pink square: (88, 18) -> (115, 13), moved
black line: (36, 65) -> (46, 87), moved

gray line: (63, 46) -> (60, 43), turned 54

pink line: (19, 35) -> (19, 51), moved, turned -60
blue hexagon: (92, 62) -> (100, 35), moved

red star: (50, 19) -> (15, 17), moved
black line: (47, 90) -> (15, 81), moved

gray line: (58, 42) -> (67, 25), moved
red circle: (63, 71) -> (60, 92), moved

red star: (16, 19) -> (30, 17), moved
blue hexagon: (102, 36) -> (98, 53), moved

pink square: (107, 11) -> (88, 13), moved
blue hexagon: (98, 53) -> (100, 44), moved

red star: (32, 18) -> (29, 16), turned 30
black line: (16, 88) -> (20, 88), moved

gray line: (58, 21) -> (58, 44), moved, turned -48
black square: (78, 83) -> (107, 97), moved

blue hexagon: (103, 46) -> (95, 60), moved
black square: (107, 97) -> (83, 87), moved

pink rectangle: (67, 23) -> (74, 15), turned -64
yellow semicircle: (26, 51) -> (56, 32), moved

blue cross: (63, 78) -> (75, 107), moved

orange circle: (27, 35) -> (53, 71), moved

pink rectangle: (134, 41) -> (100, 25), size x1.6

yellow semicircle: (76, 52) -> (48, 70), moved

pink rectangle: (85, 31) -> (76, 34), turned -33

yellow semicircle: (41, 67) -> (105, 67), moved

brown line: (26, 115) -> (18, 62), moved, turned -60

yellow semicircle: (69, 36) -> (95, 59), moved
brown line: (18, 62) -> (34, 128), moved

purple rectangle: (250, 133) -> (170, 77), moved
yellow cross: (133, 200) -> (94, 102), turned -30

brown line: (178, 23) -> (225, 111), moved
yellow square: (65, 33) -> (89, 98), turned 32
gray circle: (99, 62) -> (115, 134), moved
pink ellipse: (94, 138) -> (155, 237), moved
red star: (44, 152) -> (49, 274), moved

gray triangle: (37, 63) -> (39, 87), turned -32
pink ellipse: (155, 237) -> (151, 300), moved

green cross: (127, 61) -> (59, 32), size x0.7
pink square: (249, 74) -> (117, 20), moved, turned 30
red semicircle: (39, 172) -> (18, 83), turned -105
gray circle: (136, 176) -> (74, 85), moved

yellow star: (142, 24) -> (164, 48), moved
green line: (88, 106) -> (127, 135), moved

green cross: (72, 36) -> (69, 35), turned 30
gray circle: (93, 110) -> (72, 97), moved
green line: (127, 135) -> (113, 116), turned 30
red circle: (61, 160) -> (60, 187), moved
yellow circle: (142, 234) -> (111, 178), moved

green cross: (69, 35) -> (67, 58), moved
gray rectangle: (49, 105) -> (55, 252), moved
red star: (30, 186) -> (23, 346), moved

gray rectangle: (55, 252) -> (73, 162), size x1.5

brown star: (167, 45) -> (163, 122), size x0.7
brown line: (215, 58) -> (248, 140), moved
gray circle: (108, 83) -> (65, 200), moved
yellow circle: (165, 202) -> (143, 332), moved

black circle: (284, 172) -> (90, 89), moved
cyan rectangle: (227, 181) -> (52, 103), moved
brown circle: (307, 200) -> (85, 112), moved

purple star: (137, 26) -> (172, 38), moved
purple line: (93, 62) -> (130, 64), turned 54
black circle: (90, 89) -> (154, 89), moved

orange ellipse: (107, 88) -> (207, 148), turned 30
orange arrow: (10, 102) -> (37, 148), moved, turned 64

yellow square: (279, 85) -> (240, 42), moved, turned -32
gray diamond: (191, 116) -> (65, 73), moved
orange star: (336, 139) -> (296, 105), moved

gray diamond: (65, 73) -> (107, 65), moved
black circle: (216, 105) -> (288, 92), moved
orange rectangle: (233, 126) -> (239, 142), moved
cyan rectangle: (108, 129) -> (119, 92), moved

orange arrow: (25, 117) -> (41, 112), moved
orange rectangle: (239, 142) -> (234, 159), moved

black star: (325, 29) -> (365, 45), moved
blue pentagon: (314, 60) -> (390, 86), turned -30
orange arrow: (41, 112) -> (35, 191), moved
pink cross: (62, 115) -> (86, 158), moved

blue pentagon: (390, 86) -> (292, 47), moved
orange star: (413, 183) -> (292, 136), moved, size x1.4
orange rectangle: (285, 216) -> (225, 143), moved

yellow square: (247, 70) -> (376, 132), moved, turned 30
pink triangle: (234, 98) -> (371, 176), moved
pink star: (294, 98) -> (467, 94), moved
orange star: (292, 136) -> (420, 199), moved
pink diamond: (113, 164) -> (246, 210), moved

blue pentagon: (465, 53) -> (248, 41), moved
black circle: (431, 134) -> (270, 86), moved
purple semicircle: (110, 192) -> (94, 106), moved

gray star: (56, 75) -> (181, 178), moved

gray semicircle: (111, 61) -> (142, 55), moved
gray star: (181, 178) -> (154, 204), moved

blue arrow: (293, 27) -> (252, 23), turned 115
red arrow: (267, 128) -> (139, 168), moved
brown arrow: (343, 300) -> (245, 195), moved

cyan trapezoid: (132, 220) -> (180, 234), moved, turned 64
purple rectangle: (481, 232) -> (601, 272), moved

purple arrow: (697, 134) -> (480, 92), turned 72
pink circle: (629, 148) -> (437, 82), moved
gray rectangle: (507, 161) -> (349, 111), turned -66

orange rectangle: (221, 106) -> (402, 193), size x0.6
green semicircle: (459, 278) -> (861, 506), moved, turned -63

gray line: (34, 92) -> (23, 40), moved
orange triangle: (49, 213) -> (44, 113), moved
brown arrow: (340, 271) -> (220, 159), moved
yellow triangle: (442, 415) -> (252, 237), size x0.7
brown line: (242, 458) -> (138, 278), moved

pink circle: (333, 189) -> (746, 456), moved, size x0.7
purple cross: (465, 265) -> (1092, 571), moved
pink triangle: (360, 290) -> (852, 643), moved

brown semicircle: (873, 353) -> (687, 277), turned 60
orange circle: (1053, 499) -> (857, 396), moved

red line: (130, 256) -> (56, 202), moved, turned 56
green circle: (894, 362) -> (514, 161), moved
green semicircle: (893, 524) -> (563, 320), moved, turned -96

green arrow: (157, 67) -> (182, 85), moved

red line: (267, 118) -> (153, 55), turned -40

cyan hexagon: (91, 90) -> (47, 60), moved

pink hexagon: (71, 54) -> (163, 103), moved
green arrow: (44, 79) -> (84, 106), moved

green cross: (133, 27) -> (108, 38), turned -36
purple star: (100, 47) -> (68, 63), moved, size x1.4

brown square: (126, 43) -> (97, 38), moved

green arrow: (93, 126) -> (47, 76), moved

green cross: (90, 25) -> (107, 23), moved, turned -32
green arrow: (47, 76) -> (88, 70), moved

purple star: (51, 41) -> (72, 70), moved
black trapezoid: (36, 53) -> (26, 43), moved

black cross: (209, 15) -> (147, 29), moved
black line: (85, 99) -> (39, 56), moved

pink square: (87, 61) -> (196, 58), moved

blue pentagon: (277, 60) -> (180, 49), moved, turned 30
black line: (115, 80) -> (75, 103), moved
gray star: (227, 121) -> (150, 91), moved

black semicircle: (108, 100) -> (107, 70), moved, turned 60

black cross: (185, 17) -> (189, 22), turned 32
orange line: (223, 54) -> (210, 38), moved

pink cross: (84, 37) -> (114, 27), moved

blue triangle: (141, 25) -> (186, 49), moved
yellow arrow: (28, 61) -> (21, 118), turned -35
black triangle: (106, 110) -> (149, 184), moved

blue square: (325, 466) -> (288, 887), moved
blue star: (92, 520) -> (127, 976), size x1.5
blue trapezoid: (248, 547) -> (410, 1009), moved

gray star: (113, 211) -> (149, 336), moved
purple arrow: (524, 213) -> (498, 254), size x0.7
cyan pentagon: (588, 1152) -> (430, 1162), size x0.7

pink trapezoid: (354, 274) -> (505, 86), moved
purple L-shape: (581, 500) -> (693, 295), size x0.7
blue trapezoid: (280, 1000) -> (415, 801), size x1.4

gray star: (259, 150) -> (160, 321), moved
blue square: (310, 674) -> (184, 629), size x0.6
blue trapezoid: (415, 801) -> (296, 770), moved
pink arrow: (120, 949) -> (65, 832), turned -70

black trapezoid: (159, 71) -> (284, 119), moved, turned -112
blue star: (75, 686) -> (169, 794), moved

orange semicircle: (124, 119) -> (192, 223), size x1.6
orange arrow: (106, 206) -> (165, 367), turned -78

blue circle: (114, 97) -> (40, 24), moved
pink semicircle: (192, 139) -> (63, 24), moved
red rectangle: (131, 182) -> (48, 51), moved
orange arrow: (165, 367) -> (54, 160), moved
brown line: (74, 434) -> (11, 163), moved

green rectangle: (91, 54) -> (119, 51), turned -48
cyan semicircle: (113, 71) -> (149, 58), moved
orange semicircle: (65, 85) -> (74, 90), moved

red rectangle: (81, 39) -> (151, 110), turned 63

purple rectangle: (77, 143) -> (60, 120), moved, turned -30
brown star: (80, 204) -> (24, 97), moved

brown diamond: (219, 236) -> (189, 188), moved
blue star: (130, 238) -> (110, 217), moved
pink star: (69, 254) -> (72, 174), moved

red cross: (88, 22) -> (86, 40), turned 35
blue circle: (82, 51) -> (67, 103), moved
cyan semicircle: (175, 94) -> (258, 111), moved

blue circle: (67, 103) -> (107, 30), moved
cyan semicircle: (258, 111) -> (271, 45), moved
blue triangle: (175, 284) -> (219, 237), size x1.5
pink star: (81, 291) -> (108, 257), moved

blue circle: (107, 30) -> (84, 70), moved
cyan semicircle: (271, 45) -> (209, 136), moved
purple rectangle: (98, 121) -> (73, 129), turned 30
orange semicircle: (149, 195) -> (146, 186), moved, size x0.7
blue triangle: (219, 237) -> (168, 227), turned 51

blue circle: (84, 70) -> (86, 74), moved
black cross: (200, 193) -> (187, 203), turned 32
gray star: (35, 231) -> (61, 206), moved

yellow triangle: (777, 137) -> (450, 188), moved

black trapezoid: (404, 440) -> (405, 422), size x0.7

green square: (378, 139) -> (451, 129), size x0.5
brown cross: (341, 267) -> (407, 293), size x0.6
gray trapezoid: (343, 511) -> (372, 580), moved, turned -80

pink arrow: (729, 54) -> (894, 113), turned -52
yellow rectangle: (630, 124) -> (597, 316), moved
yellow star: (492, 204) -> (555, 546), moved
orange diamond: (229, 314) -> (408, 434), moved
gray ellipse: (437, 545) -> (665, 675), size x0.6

*Work instructions:* The expected answer is a copy of each line in the records that holds the word "ellipse".

*Output:*
pink ellipse: (94, 138) -> (155, 237), moved
pink ellipse: (155, 237) -> (151, 300), moved
orange ellipse: (107, 88) -> (207, 148), turned 30
gray ellipse: (437, 545) -> (665, 675), size x0.6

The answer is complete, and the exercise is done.